• [ABOUT THIS EXERCISE]
Copy every record verbatim. Leave the pictures out.
——
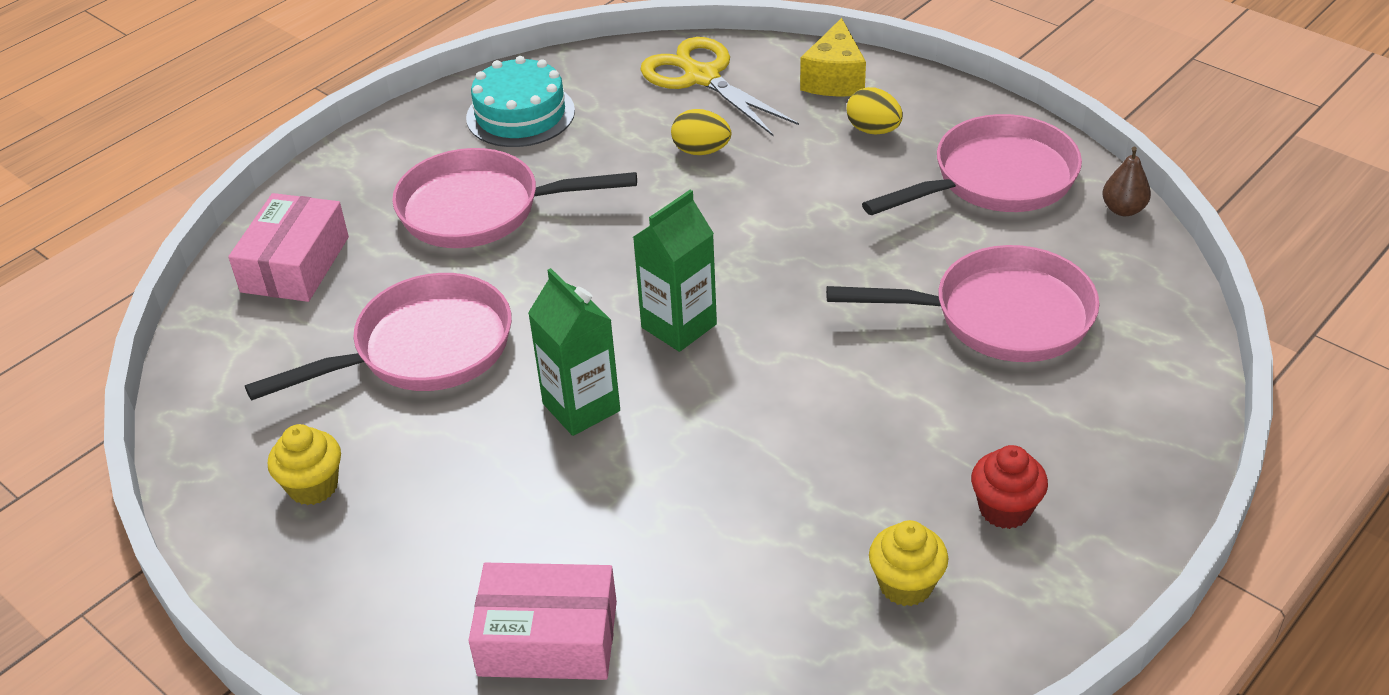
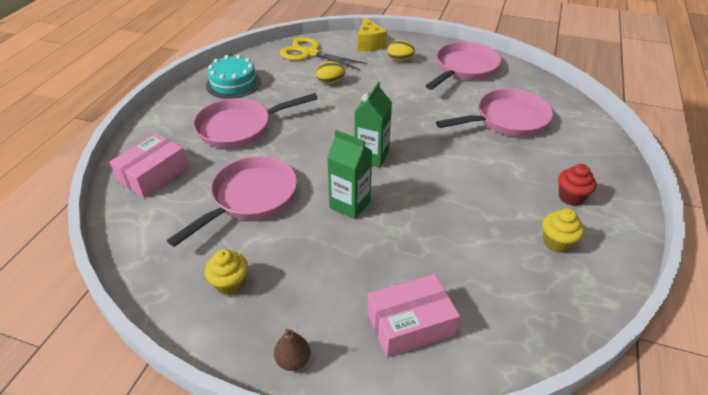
camera: 25 degrees left, 0 degrees up
(295, 264) = (153, 174): pink box -> pink box turned 45 degrees clockwise
(1123, 209) = (521, 70): brown pear -> brown pear (293, 360)

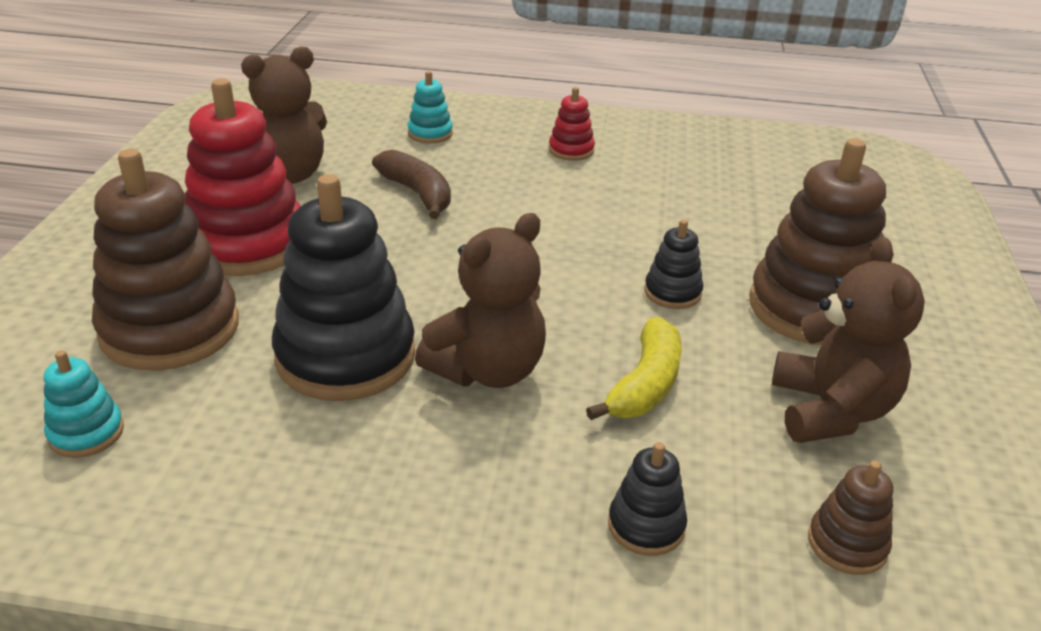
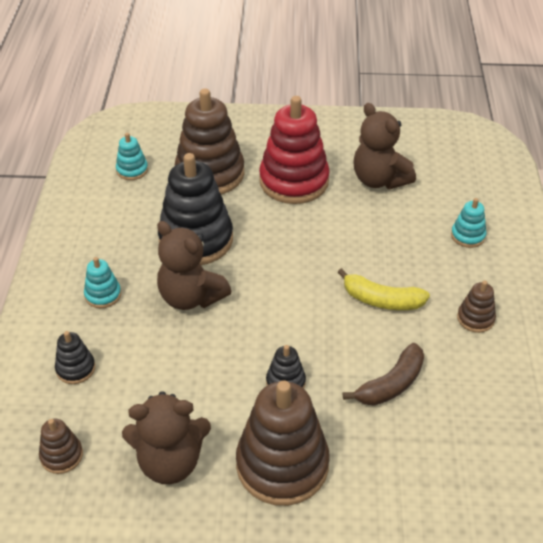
camera: 85 degrees right, 10 degrees up
(418, 194) = (376, 242): brown banana -> brown banana (391, 384)
(457, 484) = (103, 295): none -> turquoise stacking toy
(571, 150) = (475, 318): red stacking toy -> brown stacking toy
(645, 385) = (186, 368): yellow banana -> yellow banana (381, 300)

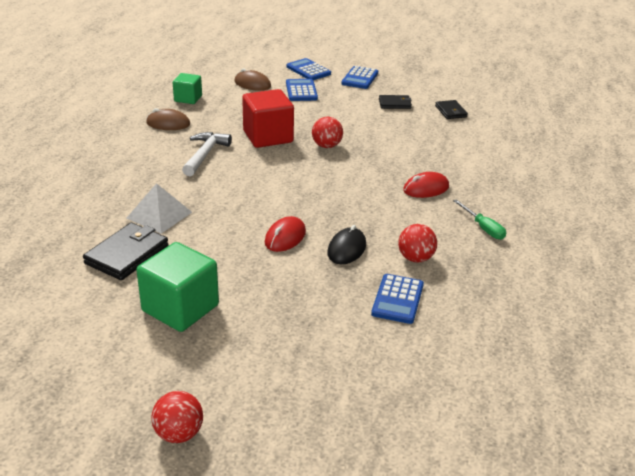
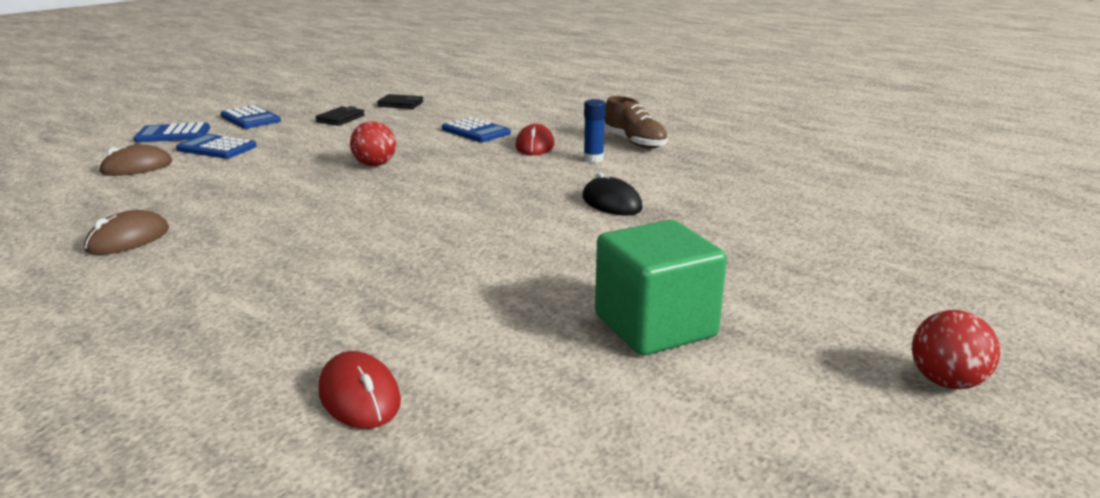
camera: 60 degrees left, 10 degrees down
(127, 254) = (471, 343): black wallet -> none
(159, 215) = (390, 296): white pyramid -> none
(188, 98) = (82, 212): green cube -> none
(205, 154) = (271, 232): white hammer -> none
(268, 136) = (295, 187): red cube -> none
(285, 237) = (551, 227): red mouse -> red mouse (360, 396)
(397, 299) = (729, 202): blue calculator -> blue calculator (476, 131)
(415, 258) = (660, 178): red ball -> none
(425, 220) = (593, 159): none -> blue glue stick
(483, 228) = (634, 143): green screwdriver -> brown shoe

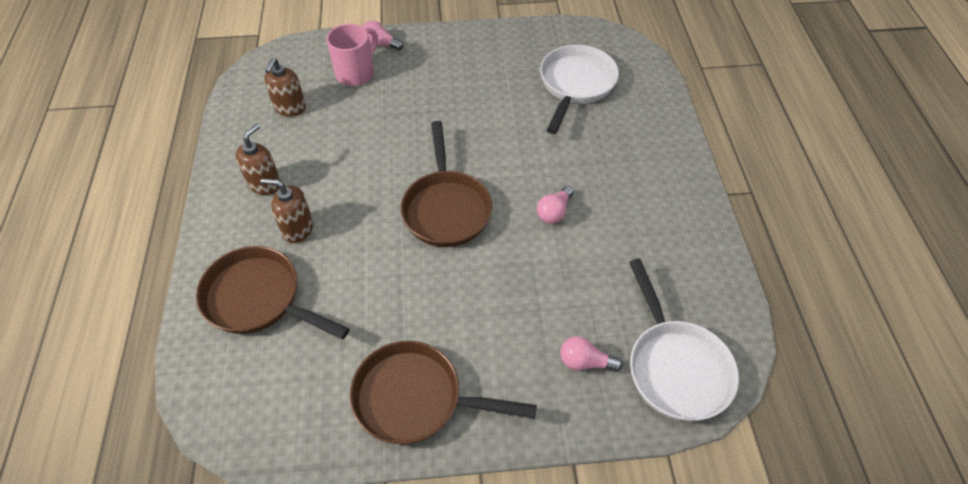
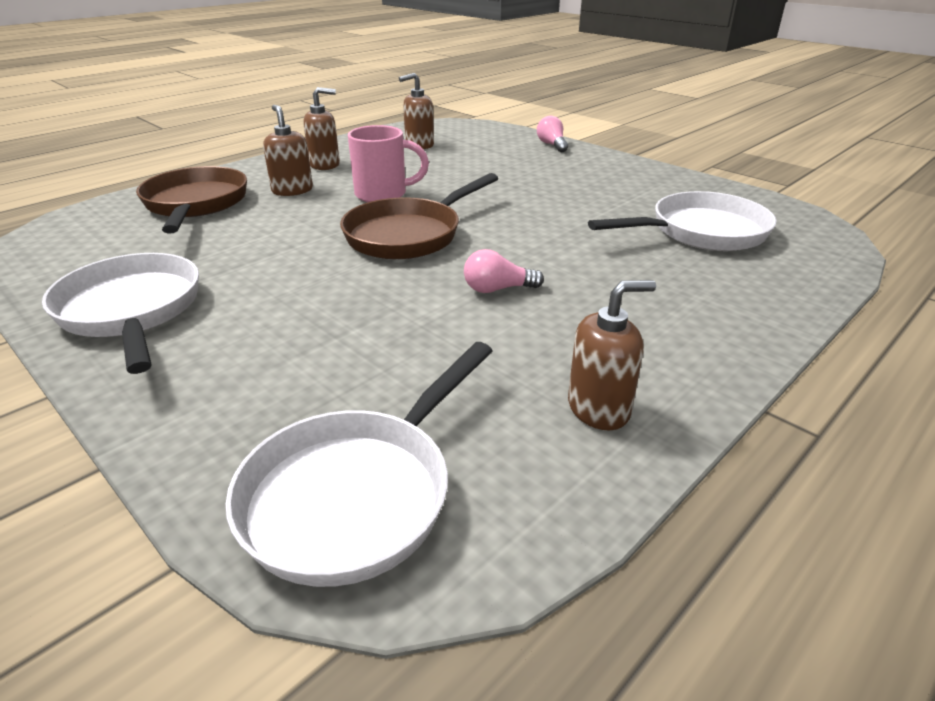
camera: 50 degrees right, 20 degrees down
(356, 73) = (501, 149): pink mug -> pink mug (383, 194)
(415, 398) = (132, 311): brown pan -> white pan
(585, 362) = (285, 402): pink light bulb -> none
(686, 247) = (599, 408): none -> brown soap dispenser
——
• [EXPECTED ANSWER]
camera: 25 degrees left, 0 degrees up
(295, 264) = (153, 174): pink box -> pink box turned 45 degrees clockwise
(1123, 209) = (521, 70): brown pear -> brown pear (293, 360)

camera: 85 degrees right, 10 degrees up
(418, 194) = (376, 242): brown banana -> brown banana (391, 384)
(457, 484) = (103, 295): none -> turquoise stacking toy
(571, 150) = (475, 318): red stacking toy -> brown stacking toy
(645, 385) = (186, 368): yellow banana -> yellow banana (381, 300)

camera: 60 degrees left, 10 degrees down
(127, 254) = (471, 343): black wallet -> none
(159, 215) = (390, 296): white pyramid -> none
(188, 98) = (82, 212): green cube -> none
(205, 154) = (271, 232): white hammer -> none
(268, 136) = (295, 187): red cube -> none
(285, 237) = (551, 227): red mouse -> red mouse (360, 396)
(397, 299) = (729, 202): blue calculator -> blue calculator (476, 131)
(415, 258) = (660, 178): red ball -> none
(425, 220) = (593, 159): none -> blue glue stick
(483, 228) = (634, 143): green screwdriver -> brown shoe

camera: 50 degrees right, 20 degrees down
(356, 73) = (501, 149): pink mug -> pink mug (383, 194)
(415, 398) = (132, 311): brown pan -> white pan
(585, 362) = (285, 402): pink light bulb -> none
(686, 247) = (599, 408): none -> brown soap dispenser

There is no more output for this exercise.